▶ [WORK TASK]: Transcribe all the data below exactly, leaving its pictures out.

▶ [DATA PROVIDED]:
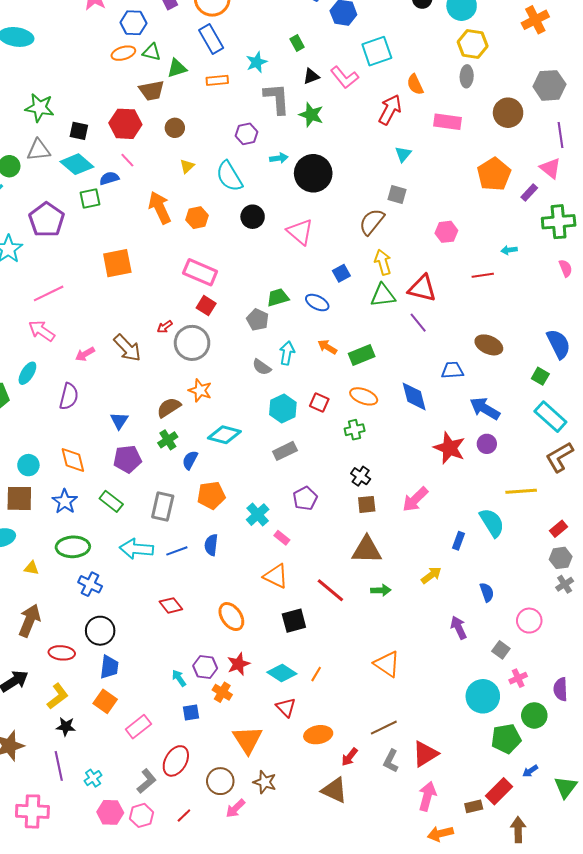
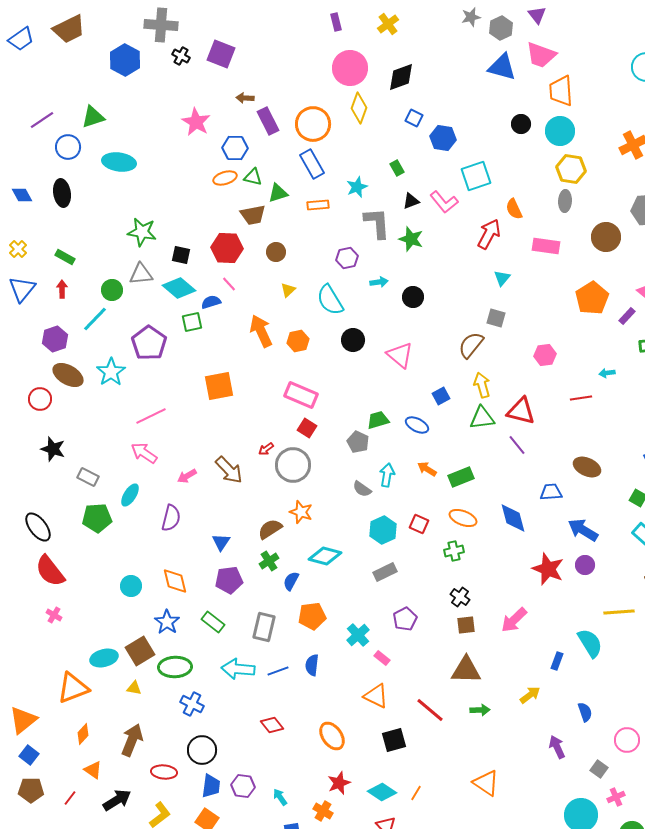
black circle: (313, 173) -> (413, 297), size x0.6
brown square: (19, 498) -> (140, 651), moved, turned -32
purple hexagon: (205, 667) -> (243, 786), moved

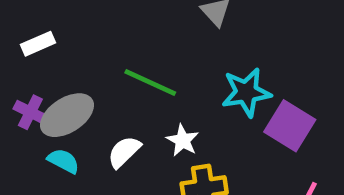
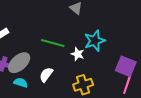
purple square: (290, 126) -> (126, 66), moved
white star: (183, 140) -> (78, 54), moved

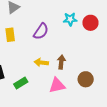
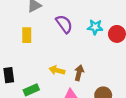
purple semicircle: (41, 31) -> (64, 24), moved, turned -78

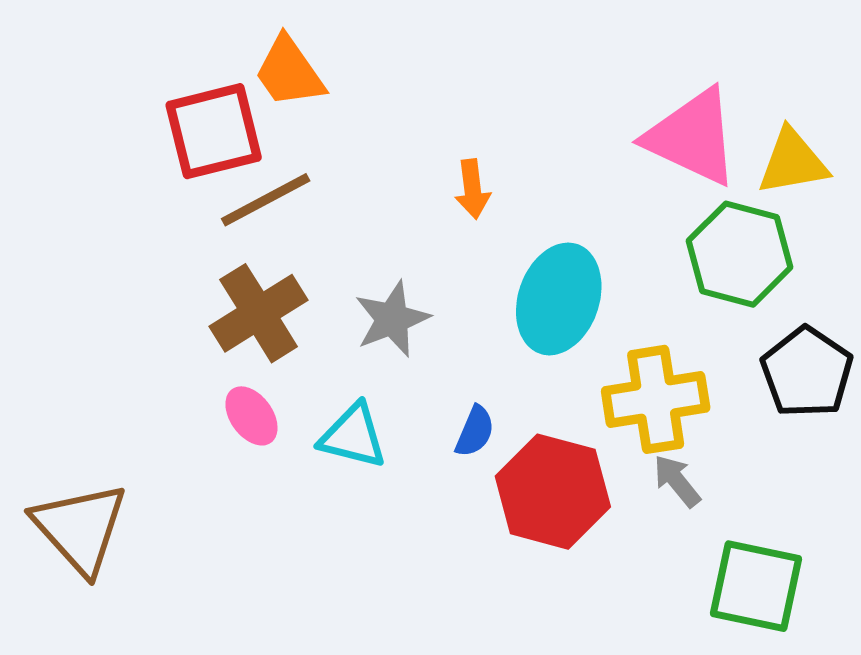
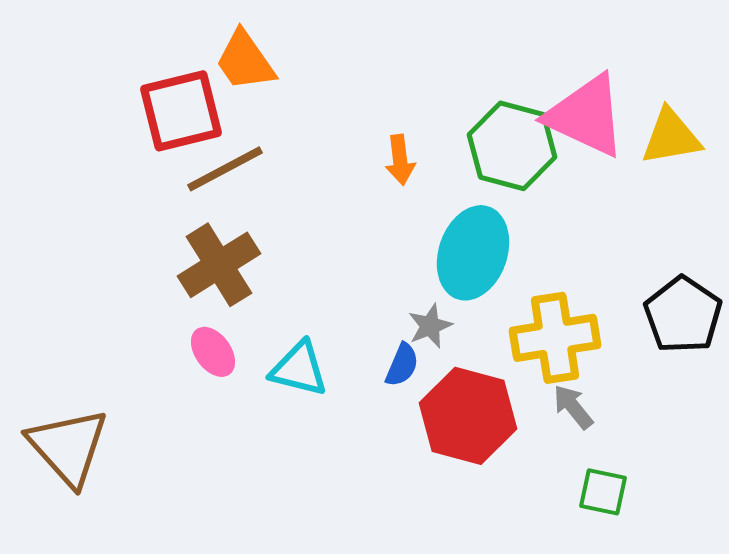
green hexagon: (740, 254) -> (512, 146), moved
gray star: (392, 319) -> (430, 326), moved, size x0.7
green square: (756, 586) -> (603, 492), moved, size x0.6

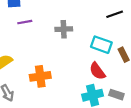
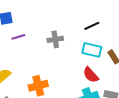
black line: (115, 14) -> (92, 26), moved

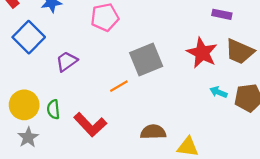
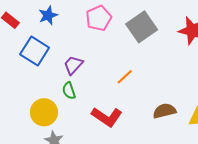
gray square: (146, 60) -> (142, 27), moved
green semicircle: (53, 109) -> (69, 91), moved

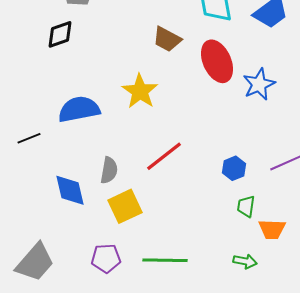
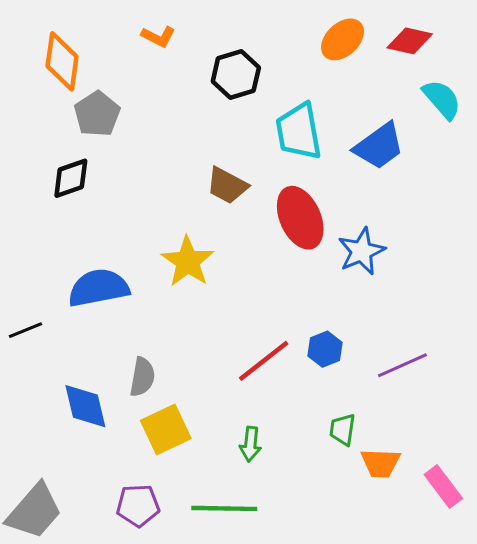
red line: (164, 156) -> (264, 361), moved
blue hexagon: (234, 168) -> (325, 349), moved
green arrow: (245, 261) -> (250, 444), moved, turned 85

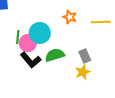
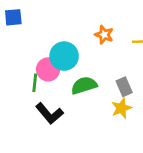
green line: (18, 37) -> (35, 83), moved
black L-shape: (31, 60) -> (49, 113), moved

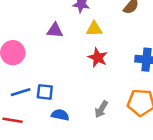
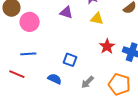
red star: (98, 58) -> (107, 46), moved
blue square: (45, 92) -> (70, 60), moved

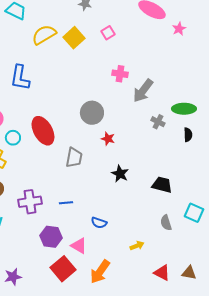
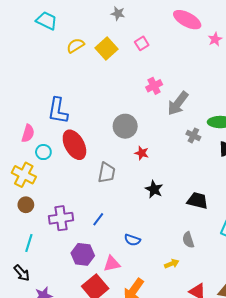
yellow semicircle: (44, 35) -> (75, 45), size x0.7
pink cross: (120, 74) -> (154, 86), turned -35
blue L-shape: (20, 78) -> (58, 111), moved
blue line: (66, 203) -> (98, 219), turned -48
gray semicircle: (166, 223) -> (188, 240), moved
pink triangle: (79, 246) -> (112, 264), turned -42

▶ [YOUR SOLUTION]:
black circle: (313, 173) -> (413, 297), size x0.6
brown square: (19, 498) -> (140, 651), moved, turned -32
purple hexagon: (205, 667) -> (243, 786), moved

purple square: (290, 126) -> (126, 66), moved
white star: (183, 140) -> (78, 54), moved

purple semicircle: (41, 31) -> (64, 24), moved, turned -78

green hexagon: (740, 254) -> (512, 146), moved
gray star: (392, 319) -> (430, 326), moved, size x0.7
green square: (756, 586) -> (603, 492), moved, size x0.6

black line: (115, 14) -> (92, 26), moved

gray square: (146, 60) -> (142, 27), moved
green semicircle: (53, 109) -> (69, 91), moved

red line: (164, 156) -> (264, 361), moved
blue hexagon: (234, 168) -> (325, 349), moved
green arrow: (245, 261) -> (250, 444), moved, turned 85

green line: (18, 37) -> (35, 83), moved
black L-shape: (31, 60) -> (49, 113), moved

red star: (98, 58) -> (107, 46), moved
blue square: (45, 92) -> (70, 60), moved

yellow semicircle: (44, 35) -> (75, 45), size x0.7
pink cross: (120, 74) -> (154, 86), turned -35
blue L-shape: (20, 78) -> (58, 111), moved
blue line: (66, 203) -> (98, 219), turned -48
gray semicircle: (166, 223) -> (188, 240), moved
pink triangle: (79, 246) -> (112, 264), turned -42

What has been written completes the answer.